▸ MATERIAL FOR THIS TASK:
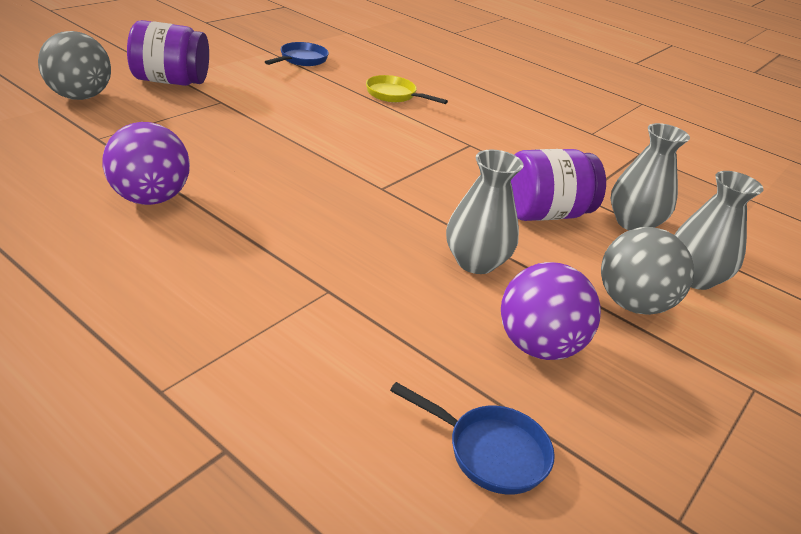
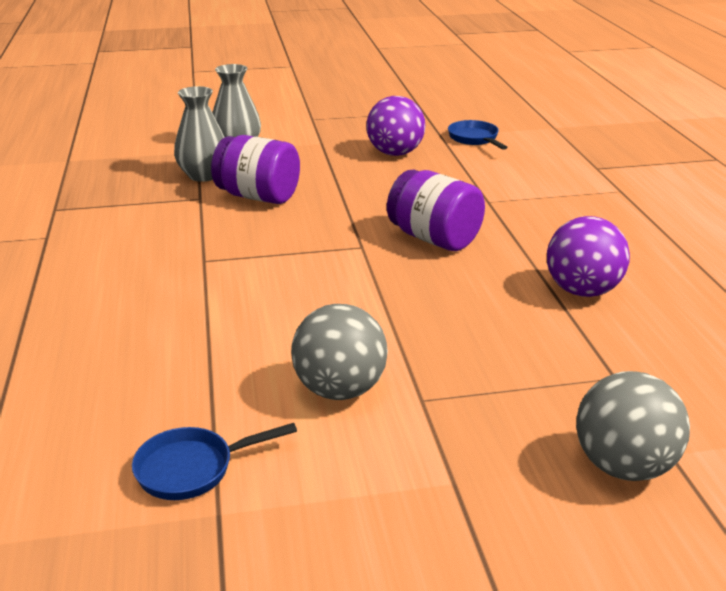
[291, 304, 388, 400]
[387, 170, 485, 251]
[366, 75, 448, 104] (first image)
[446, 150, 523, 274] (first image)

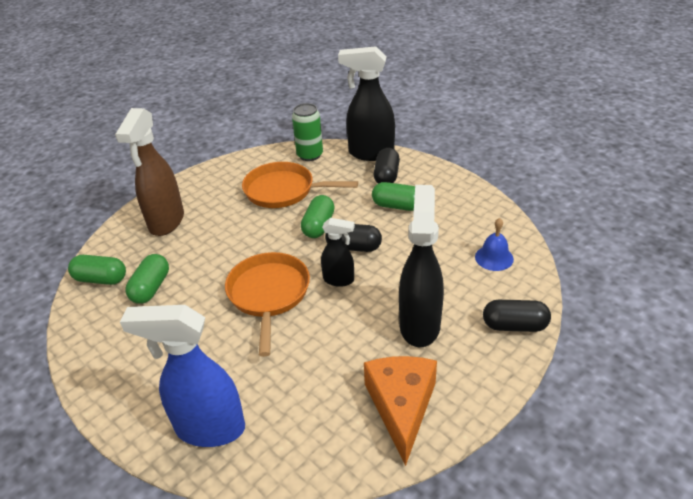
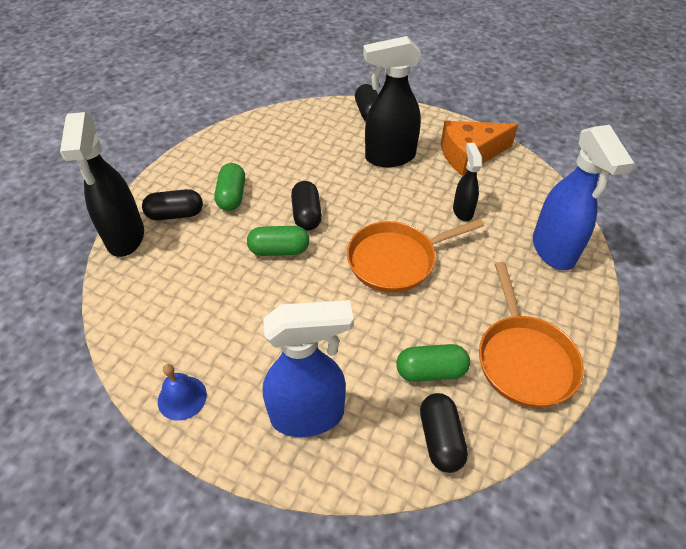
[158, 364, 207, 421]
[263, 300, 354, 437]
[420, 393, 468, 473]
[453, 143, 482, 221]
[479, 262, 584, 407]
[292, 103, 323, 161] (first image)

▸ PROBLEM REQUIREMENTS: Exclude all images, then retype the records above without alteration.

▸ RESULT OF THIS TASK:
[291, 304, 388, 400]
[387, 170, 485, 251]
[366, 75, 448, 104] (first image)
[446, 150, 523, 274] (first image)

[158, 364, 207, 421]
[263, 300, 354, 437]
[420, 393, 468, 473]
[453, 143, 482, 221]
[479, 262, 584, 407]
[292, 103, 323, 161] (first image)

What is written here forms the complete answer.